TRY IT
With the pictures removed, write out the data below exactly.

(Object change descriptions)
_____
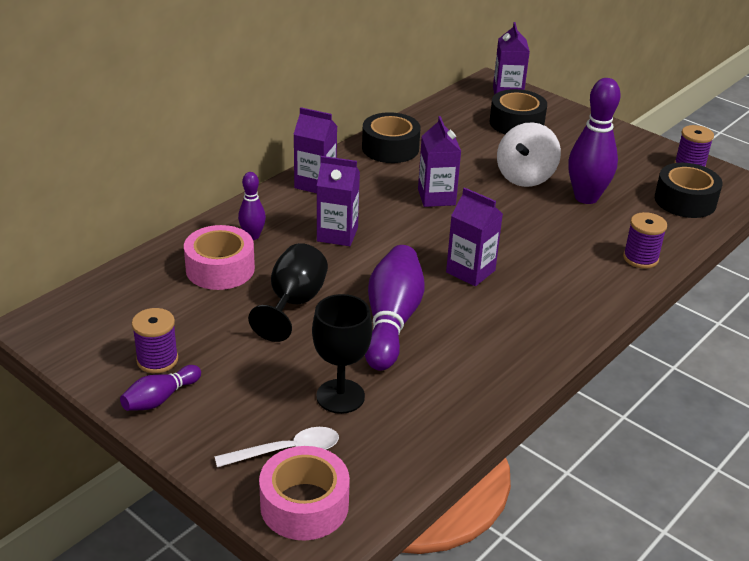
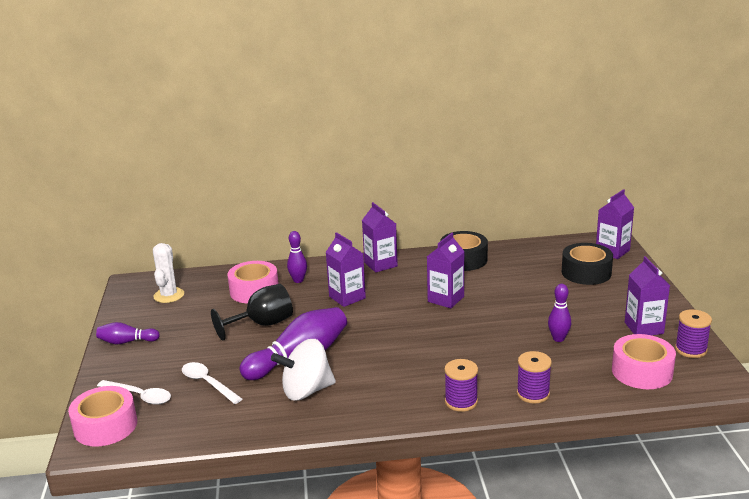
camera: 45 degrees right, 10 degrees down
purple spool [132,308,178,373] -> purple spool moved to [444,359,478,412]
black goblet [312,294,372,414] -> white spoon [182,362,242,404]
purple carton [446,187,503,286] -> purple carton moved to [625,256,670,335]
white spinning top [497,122,561,187] -> white spinning top moved to [271,339,336,401]
purple bowling pin [568,78,621,204] -> purple bowling pin [548,284,571,342], size x0.53
black tape [655,163,723,218] -> pink tape [612,334,676,389]
none -> white cactus [153,243,184,303]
_____
SOLUTION TO THIS EXERCISE
camera: 45 degrees right, 10 degrees down
purple spool [132,308,178,373] -> purple spool moved to [444,359,478,412]
black goblet [312,294,372,414] -> white spoon [182,362,242,404]
purple carton [446,187,503,286] -> purple carton moved to [625,256,670,335]
white spinning top [497,122,561,187] -> white spinning top moved to [271,339,336,401]
purple bowling pin [568,78,621,204] -> purple bowling pin [548,284,571,342], size x0.53
black tape [655,163,723,218] -> pink tape [612,334,676,389]
none -> white cactus [153,243,184,303]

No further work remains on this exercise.